• Yönerge: Aşağıdaki satırların tamamını hiçbir şeyi değiştirmeden olduğu gibi kopyalayın.

Öğe ve metin konum verileri:
:::

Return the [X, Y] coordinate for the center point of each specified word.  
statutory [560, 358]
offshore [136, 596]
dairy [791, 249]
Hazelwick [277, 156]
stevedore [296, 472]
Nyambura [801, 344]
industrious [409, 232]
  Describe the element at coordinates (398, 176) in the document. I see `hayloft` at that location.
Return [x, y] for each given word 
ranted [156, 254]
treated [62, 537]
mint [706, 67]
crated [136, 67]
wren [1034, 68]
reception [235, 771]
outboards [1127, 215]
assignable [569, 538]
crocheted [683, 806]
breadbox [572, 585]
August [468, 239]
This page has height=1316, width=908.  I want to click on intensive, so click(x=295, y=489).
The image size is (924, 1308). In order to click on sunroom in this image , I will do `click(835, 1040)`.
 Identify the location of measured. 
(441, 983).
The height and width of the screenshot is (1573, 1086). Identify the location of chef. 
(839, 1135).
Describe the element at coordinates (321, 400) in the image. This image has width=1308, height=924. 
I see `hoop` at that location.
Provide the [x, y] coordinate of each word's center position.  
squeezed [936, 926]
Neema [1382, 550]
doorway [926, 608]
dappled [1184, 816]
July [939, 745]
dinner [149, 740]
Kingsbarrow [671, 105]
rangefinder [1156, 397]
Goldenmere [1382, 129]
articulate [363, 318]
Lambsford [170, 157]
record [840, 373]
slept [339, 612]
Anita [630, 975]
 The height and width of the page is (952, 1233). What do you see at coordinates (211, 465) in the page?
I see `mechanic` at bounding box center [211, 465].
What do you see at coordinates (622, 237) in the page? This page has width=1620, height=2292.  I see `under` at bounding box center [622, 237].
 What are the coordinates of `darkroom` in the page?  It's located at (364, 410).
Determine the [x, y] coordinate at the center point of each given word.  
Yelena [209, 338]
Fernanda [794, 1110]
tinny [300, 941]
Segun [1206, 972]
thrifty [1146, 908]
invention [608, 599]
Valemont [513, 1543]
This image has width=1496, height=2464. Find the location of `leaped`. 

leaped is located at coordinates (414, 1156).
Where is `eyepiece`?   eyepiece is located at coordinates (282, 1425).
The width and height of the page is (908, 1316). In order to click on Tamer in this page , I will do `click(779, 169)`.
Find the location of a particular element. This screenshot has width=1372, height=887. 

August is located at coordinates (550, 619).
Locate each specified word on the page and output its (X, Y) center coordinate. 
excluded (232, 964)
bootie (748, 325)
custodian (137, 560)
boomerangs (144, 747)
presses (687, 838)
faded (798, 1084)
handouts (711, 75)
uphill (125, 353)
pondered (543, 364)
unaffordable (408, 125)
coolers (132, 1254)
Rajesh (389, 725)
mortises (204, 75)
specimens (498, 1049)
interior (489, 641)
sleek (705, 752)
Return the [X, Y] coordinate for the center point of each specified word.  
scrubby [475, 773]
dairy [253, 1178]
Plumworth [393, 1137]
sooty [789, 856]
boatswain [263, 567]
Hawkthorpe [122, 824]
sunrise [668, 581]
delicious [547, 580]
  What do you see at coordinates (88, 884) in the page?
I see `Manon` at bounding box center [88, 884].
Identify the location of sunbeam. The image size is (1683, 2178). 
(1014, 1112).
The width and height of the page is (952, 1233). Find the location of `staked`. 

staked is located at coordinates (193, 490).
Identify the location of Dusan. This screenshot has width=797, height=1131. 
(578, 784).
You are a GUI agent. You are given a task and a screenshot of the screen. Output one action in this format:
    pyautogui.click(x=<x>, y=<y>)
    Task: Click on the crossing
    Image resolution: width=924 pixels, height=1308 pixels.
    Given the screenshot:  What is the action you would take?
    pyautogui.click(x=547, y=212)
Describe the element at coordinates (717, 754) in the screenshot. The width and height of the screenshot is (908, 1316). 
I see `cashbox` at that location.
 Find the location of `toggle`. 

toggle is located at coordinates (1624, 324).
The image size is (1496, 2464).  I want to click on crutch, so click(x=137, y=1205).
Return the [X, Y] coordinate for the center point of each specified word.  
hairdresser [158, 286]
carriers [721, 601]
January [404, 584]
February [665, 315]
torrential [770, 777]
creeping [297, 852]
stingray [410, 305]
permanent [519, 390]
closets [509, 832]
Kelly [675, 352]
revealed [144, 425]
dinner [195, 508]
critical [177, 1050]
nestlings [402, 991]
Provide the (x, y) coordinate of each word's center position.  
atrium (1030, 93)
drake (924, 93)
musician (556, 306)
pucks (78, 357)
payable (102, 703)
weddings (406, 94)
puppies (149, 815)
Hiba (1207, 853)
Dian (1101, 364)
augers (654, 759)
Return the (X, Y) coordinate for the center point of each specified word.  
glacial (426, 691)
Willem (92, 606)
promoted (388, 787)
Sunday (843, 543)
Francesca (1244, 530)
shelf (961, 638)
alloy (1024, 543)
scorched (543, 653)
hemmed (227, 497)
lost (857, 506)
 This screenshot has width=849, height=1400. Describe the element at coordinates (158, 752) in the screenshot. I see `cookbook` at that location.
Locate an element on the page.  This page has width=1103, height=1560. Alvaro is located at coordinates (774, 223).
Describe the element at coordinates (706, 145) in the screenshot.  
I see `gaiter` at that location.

:::

• Doğru cevap:
Return the [X, Y] coordinate for the center point of each specified word.  
statutory [560, 358]
offshore [136, 596]
dairy [791, 249]
Hazelwick [277, 156]
stevedore [296, 472]
Nyambura [801, 344]
industrious [409, 232]
  Describe the element at coordinates (398, 176) in the document. I see `hayloft` at that location.
Return [x, y] for each given word 
ranted [156, 254]
treated [62, 537]
mint [706, 67]
crated [136, 67]
wren [1034, 68]
reception [235, 771]
outboards [1127, 215]
assignable [569, 538]
crocheted [683, 806]
breadbox [572, 585]
August [468, 239]
This page has height=1316, width=908.  I want to click on intensive, so click(x=295, y=489).
The image size is (924, 1308). In order to click on sunroom in this image , I will do `click(835, 1040)`.
 Identify the location of measured. 
(441, 983).
The height and width of the screenshot is (1573, 1086). Identify the location of chef. 
(839, 1135).
Describe the element at coordinates (321, 400) in the image. This image has width=1308, height=924. 
I see `hoop` at that location.
Provide the [x, y] coordinate of each word's center position.  
squeezed [936, 926]
Neema [1382, 550]
doorway [926, 608]
dappled [1184, 816]
July [939, 745]
dinner [149, 740]
Kingsbarrow [671, 105]
rangefinder [1156, 397]
Goldenmere [1382, 129]
articulate [363, 318]
Lambsford [170, 157]
record [840, 373]
slept [339, 612]
Anita [630, 975]
 The height and width of the page is (952, 1233). What do you see at coordinates (211, 465) in the page?
I see `mechanic` at bounding box center [211, 465].
What do you see at coordinates (622, 237) in the page? This page has width=1620, height=2292.  I see `under` at bounding box center [622, 237].
 What are the coordinates of `darkroom` in the page?  It's located at (364, 410).
Determine the [x, y] coordinate at the center point of each given word.  
Yelena [209, 338]
Fernanda [794, 1110]
tinny [300, 941]
Segun [1206, 972]
thrifty [1146, 908]
invention [608, 599]
Valemont [513, 1543]
This image has width=1496, height=2464. Find the location of `leaped`. 

leaped is located at coordinates (414, 1156).
Where is `eyepiece`?   eyepiece is located at coordinates (282, 1425).
The width and height of the page is (908, 1316). In order to click on Tamer in this page , I will do `click(779, 169)`.
Find the location of a particular element. This screenshot has width=1372, height=887. 

August is located at coordinates (550, 619).
Locate each specified word on the page and output its (X, Y) center coordinate. 
excluded (232, 964)
bootie (748, 325)
custodian (137, 560)
boomerangs (144, 747)
presses (687, 838)
faded (798, 1084)
handouts (711, 75)
uphill (125, 353)
pondered (543, 364)
unaffordable (408, 125)
coolers (132, 1254)
Rajesh (389, 725)
mortises (204, 75)
specimens (498, 1049)
interior (489, 641)
sleek (705, 752)
Return the [X, Y] coordinate for the center point of each specified word.  
scrubby [475, 773]
dairy [253, 1178]
Plumworth [393, 1137]
sooty [789, 856]
boatswain [263, 567]
Hawkthorpe [122, 824]
sunrise [668, 581]
delicious [547, 580]
  What do you see at coordinates (88, 884) in the page?
I see `Manon` at bounding box center [88, 884].
Identify the location of sunbeam. The image size is (1683, 2178). 
(1014, 1112).
The width and height of the page is (952, 1233). Find the location of `staked`. 

staked is located at coordinates (193, 490).
Identify the location of Dusan. This screenshot has width=797, height=1131. 
(578, 784).
You are a GUI agent. You are given a task and a screenshot of the screen. Output one action in this format:
    pyautogui.click(x=<x>, y=<y>)
    Task: Click on the crossing
    Image resolution: width=924 pixels, height=1308 pixels.
    Given the screenshot:  What is the action you would take?
    pyautogui.click(x=547, y=212)
Describe the element at coordinates (717, 754) in the screenshot. The width and height of the screenshot is (908, 1316). 
I see `cashbox` at that location.
 Find the location of `toggle`. 

toggle is located at coordinates (1624, 324).
The image size is (1496, 2464).  I want to click on crutch, so click(x=137, y=1205).
Return the [X, Y] coordinate for the center point of each specified word.  
hairdresser [158, 286]
carriers [721, 601]
January [404, 584]
February [665, 315]
torrential [770, 777]
creeping [297, 852]
stingray [410, 305]
permanent [519, 390]
closets [509, 832]
Kelly [675, 352]
revealed [144, 425]
dinner [195, 508]
critical [177, 1050]
nestlings [402, 991]
Provide the (x, y) coordinate of each word's center position.  
atrium (1030, 93)
drake (924, 93)
musician (556, 306)
pucks (78, 357)
payable (102, 703)
weddings (406, 94)
puppies (149, 815)
Hiba (1207, 853)
Dian (1101, 364)
augers (654, 759)
Return the (X, Y) coordinate for the center point of each specified word.  
glacial (426, 691)
Willem (92, 606)
promoted (388, 787)
Sunday (843, 543)
Francesca (1244, 530)
shelf (961, 638)
alloy (1024, 543)
scorched (543, 653)
hemmed (227, 497)
lost (857, 506)
 This screenshot has width=849, height=1400. Describe the element at coordinates (158, 752) in the screenshot. I see `cookbook` at that location.
Locate an element on the page.  This page has width=1103, height=1560. Alvaro is located at coordinates (774, 223).
Describe the element at coordinates (706, 145) in the screenshot.  
I see `gaiter` at that location.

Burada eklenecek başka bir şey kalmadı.